Please give the material again starting at the line containing "Trace every road" and ending at the line containing "road 2 (track): [(436,154),(435,185),(500,322),(511,391)]", swapping "centreline" for "midline" and leaving everything else unchanged.

[start]

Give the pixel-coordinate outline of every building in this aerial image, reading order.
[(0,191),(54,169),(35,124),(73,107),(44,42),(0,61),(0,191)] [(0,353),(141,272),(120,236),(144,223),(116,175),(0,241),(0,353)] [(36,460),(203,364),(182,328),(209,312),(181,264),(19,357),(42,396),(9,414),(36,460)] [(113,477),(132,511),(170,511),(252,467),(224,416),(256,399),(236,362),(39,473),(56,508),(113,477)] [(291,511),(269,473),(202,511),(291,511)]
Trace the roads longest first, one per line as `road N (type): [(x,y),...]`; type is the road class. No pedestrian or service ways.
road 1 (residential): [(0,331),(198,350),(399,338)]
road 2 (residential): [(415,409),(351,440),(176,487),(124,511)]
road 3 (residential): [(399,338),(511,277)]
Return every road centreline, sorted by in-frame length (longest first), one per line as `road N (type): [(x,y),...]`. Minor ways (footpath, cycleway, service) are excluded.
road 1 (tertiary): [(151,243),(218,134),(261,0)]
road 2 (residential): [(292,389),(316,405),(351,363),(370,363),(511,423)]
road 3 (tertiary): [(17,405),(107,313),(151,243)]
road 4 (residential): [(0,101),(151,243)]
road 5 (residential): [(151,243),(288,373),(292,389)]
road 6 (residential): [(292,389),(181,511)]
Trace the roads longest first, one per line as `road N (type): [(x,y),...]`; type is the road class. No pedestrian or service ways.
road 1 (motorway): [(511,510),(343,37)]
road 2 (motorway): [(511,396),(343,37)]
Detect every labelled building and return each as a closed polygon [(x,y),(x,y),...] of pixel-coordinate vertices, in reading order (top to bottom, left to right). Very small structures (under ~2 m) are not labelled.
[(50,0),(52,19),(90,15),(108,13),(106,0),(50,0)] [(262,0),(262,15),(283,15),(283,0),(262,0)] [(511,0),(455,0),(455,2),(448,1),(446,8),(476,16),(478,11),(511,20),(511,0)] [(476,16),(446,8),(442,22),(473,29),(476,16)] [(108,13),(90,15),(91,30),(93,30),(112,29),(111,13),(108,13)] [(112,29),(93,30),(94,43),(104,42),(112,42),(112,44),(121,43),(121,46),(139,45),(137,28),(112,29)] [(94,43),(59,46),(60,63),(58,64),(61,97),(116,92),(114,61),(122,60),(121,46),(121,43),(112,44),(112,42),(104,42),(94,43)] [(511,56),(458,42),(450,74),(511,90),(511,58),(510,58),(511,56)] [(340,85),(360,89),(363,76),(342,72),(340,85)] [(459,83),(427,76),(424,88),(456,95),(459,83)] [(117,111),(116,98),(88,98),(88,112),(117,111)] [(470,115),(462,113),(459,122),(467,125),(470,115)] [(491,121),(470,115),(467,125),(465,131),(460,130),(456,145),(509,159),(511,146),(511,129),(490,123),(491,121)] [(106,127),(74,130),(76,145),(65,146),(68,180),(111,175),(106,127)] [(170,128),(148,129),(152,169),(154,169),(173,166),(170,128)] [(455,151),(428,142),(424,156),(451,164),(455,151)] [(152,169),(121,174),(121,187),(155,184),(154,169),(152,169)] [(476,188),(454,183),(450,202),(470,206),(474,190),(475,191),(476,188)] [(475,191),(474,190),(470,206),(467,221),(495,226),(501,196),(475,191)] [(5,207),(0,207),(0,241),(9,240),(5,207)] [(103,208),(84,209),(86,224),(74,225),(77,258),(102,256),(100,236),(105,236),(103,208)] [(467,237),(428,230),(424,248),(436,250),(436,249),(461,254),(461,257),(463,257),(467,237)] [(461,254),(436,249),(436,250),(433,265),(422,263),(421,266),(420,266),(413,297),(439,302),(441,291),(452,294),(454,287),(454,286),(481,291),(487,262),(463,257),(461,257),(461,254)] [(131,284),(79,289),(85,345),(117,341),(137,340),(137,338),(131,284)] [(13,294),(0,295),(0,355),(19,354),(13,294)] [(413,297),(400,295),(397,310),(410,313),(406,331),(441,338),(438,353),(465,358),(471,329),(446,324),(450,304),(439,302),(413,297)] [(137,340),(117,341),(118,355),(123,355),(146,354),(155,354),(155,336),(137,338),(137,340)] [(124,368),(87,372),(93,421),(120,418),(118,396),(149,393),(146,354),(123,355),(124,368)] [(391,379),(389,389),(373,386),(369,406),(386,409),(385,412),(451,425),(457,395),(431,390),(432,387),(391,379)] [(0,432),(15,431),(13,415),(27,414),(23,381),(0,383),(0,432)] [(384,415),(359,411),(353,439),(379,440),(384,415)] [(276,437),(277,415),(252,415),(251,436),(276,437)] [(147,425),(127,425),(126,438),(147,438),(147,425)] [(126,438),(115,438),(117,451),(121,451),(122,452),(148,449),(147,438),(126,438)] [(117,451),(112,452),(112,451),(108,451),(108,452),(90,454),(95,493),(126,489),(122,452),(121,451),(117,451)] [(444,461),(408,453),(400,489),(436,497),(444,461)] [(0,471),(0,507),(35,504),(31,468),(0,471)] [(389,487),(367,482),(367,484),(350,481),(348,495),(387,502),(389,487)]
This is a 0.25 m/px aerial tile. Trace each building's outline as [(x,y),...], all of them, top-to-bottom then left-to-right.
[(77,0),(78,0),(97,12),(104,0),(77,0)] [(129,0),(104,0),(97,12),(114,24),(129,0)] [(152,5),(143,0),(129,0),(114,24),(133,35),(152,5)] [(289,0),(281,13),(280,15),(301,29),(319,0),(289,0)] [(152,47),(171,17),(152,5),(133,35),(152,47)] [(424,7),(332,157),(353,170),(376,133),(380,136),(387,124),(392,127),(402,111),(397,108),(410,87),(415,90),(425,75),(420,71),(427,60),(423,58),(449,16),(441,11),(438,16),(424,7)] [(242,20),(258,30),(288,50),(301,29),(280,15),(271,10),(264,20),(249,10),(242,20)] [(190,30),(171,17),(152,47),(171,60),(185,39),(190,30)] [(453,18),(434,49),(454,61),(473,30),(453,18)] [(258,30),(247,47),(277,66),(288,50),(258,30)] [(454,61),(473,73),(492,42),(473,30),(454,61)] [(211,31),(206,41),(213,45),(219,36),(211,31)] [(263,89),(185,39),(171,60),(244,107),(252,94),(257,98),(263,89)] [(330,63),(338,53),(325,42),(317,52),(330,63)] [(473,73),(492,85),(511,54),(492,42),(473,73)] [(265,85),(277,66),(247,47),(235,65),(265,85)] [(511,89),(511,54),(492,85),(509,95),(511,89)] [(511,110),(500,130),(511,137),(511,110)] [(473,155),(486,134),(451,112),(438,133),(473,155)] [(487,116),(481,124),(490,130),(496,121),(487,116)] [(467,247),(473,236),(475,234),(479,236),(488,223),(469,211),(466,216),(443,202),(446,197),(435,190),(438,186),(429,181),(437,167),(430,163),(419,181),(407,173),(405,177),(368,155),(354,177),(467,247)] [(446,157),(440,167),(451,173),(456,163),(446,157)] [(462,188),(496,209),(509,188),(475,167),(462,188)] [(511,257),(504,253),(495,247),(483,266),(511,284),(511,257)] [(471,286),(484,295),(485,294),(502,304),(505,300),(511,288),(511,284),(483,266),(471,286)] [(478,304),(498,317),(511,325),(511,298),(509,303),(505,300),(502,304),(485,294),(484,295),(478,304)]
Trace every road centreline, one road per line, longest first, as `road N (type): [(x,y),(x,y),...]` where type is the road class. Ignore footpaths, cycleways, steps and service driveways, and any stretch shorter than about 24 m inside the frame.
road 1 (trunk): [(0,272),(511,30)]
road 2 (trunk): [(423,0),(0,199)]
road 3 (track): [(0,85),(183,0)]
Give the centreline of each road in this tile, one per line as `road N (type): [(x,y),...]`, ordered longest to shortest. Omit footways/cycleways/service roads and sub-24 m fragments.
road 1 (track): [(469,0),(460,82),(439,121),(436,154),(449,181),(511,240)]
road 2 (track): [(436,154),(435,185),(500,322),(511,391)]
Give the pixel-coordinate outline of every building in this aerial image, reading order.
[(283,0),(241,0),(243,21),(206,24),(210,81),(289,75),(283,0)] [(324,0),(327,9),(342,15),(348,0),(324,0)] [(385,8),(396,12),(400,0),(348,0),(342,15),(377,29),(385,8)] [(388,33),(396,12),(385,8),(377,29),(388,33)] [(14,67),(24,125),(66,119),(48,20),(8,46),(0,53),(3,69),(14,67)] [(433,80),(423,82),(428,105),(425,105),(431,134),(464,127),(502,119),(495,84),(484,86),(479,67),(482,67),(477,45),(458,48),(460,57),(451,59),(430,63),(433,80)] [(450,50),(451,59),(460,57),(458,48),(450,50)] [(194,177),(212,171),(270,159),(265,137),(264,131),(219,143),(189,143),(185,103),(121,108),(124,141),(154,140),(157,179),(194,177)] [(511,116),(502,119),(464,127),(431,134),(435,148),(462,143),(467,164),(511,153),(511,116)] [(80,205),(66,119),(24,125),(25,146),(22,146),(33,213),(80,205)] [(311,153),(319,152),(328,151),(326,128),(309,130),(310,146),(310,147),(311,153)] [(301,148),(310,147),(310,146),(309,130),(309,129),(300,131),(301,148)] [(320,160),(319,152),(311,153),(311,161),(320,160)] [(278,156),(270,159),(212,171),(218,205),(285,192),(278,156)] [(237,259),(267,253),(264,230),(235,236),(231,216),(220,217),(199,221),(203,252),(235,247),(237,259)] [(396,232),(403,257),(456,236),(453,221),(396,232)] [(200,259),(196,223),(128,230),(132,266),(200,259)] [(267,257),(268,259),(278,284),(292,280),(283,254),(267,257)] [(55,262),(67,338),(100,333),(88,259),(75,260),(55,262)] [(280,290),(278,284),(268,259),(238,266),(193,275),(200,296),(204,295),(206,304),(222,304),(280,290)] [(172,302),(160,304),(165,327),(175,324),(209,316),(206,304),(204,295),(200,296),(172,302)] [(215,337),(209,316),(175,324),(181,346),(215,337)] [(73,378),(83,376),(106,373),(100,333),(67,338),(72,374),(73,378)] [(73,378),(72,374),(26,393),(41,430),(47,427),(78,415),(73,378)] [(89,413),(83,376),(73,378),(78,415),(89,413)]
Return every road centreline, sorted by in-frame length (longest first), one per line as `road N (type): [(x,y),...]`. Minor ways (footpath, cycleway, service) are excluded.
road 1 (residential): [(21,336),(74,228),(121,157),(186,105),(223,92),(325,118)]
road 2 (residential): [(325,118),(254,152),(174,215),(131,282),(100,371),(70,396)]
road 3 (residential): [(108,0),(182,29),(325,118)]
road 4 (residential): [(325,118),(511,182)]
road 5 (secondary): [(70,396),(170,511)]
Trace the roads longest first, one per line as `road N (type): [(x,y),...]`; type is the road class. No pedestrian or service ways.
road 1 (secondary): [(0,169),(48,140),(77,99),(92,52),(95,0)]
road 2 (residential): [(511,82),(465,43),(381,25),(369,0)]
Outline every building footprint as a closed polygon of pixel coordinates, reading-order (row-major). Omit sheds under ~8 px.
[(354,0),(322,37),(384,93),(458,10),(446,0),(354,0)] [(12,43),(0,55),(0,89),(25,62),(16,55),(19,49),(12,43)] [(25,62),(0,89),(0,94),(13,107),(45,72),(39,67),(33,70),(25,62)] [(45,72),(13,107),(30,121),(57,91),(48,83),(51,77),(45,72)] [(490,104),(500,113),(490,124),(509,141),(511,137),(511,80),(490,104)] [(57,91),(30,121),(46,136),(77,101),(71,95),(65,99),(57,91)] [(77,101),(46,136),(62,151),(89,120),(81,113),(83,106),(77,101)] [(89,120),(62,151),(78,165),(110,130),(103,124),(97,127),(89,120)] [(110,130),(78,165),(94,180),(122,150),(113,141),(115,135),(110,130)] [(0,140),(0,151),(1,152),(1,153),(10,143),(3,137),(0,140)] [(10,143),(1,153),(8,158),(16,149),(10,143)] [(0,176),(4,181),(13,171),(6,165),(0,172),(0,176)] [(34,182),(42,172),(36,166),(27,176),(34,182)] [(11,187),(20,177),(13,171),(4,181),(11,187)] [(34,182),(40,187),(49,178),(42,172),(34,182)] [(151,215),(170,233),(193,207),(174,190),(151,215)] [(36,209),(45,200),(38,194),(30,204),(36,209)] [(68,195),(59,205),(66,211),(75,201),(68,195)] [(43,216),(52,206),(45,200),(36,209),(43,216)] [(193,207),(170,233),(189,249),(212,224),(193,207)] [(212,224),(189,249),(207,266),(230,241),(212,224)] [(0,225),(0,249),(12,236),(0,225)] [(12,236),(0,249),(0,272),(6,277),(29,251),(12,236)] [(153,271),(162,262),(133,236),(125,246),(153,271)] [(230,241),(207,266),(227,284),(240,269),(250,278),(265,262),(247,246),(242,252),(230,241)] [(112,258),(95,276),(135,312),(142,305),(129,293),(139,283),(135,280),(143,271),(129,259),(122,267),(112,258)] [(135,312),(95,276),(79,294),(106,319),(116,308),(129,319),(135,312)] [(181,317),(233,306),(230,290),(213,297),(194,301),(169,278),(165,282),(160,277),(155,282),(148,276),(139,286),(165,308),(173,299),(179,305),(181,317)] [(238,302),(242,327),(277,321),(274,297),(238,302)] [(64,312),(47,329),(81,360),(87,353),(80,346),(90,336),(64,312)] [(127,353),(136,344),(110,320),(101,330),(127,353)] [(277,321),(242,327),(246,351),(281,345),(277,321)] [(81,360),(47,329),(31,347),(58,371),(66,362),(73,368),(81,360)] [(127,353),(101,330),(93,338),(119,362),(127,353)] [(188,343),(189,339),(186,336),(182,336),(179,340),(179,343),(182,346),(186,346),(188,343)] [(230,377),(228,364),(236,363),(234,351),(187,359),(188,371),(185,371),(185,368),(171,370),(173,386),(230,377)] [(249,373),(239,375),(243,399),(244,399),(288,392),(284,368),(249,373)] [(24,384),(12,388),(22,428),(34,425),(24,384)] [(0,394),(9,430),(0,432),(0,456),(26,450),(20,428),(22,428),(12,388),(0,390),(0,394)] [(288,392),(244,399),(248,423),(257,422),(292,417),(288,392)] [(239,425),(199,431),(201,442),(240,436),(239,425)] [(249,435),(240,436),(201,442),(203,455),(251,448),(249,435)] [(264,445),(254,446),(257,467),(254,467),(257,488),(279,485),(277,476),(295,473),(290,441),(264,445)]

[end]

* _Exercise output_:
Trace every road midline, one road per line, longest first, as `road N (type): [(x,y),(x,y),...]` where type is the road class. Ignore footpaths, cycleways, steps and service driveways, and any stretch shorter than about 24 m inside the frame.
road 1 (trunk): [(0,272),(511,30)]
road 2 (trunk): [(423,0),(0,199)]
road 3 (track): [(0,85),(183,0)]
Give the midline of each road in this tile, one per line as `road N (type): [(x,y),...]`, ordered longest to shortest. Omit footways/cycleways/service roads and sub-24 m fragments.
road 1 (track): [(469,0),(460,82),(439,121),(436,154),(449,181),(511,240)]
road 2 (track): [(436,154),(435,185),(500,322),(511,391)]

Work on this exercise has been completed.